Collected data entries |
- - - - - - -
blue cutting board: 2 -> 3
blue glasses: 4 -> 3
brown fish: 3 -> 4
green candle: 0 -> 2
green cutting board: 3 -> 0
- - - - - - -
Your goal |
Please return all of the entries exactly as they were given.

Your response |
blue cutting board: 2 -> 3
blue glasses: 4 -> 3
brown fish: 3 -> 4
green candle: 0 -> 2
green cutting board: 3 -> 0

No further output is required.